ABOUT THIS TASK ▸ Find the line that contains "IC201 pin FB: W5 -> W13", then repeat it and each line after it to the end of the records, exactly.

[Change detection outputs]

+ + + +

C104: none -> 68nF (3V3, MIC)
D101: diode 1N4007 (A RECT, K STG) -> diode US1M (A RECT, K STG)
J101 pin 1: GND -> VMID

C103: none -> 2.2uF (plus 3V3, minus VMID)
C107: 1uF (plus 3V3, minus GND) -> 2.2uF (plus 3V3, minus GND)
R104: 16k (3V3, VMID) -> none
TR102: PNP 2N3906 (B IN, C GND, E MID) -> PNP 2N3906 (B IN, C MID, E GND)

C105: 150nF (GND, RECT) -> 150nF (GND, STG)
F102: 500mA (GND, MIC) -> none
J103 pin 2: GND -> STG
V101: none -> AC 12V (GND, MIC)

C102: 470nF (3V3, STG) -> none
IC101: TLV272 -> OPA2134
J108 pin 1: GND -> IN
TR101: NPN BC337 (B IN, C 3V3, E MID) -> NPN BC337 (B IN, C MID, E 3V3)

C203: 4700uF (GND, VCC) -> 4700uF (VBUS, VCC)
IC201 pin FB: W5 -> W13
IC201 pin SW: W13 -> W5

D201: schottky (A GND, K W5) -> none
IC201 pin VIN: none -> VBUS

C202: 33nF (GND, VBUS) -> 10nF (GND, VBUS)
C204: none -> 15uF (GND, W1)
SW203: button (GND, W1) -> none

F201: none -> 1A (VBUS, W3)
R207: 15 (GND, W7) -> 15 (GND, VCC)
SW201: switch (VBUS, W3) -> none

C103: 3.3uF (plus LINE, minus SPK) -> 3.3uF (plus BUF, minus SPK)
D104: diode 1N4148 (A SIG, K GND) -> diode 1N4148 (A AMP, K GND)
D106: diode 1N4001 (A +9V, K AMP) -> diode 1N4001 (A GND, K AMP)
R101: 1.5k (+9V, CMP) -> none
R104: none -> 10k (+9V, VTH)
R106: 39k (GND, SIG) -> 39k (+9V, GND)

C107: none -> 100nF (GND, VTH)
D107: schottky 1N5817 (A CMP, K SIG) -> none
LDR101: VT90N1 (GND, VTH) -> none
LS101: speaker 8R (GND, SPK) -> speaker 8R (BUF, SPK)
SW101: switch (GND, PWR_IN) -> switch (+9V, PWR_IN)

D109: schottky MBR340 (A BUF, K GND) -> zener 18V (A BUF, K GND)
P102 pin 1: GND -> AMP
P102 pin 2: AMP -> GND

+ + + +

SOLUTION ▸
IC201 pin FB: W5 -> W13
IC201 pin SW: W13 -> W5

D201: schottky (A GND, K W5) -> none
IC201 pin VIN: none -> VBUS

C202: 33nF (GND, VBUS) -> 10nF (GND, VBUS)
C204: none -> 15uF (GND, W1)
SW203: button (GND, W1) -> none

F201: none -> 1A (VBUS, W3)
R207: 15 (GND, W7) -> 15 (GND, VCC)
SW201: switch (VBUS, W3) -> none

C103: 3.3uF (plus LINE, minus SPK) -> 3.3uF (plus BUF, minus SPK)
D104: diode 1N4148 (A SIG, K GND) -> diode 1N4148 (A AMP, K GND)
D106: diode 1N4001 (A +9V, K AMP) -> diode 1N4001 (A GND, K AMP)
R101: 1.5k (+9V, CMP) -> none
R104: none -> 10k (+9V, VTH)
R106: 39k (GND, SIG) -> 39k (+9V, GND)

C107: none -> 100nF (GND, VTH)
D107: schottky 1N5817 (A CMP, K SIG) -> none
LDR101: VT90N1 (GND, VTH) -> none
LS101: speaker 8R (GND, SPK) -> speaker 8R (BUF, SPK)
SW101: switch (GND, PWR_IN) -> switch (+9V, PWR_IN)

D109: schottky MBR340 (A BUF, K GND) -> zener 18V (A BUF, K GND)
P102 pin 1: GND -> AMP
P102 pin 2: AMP -> GND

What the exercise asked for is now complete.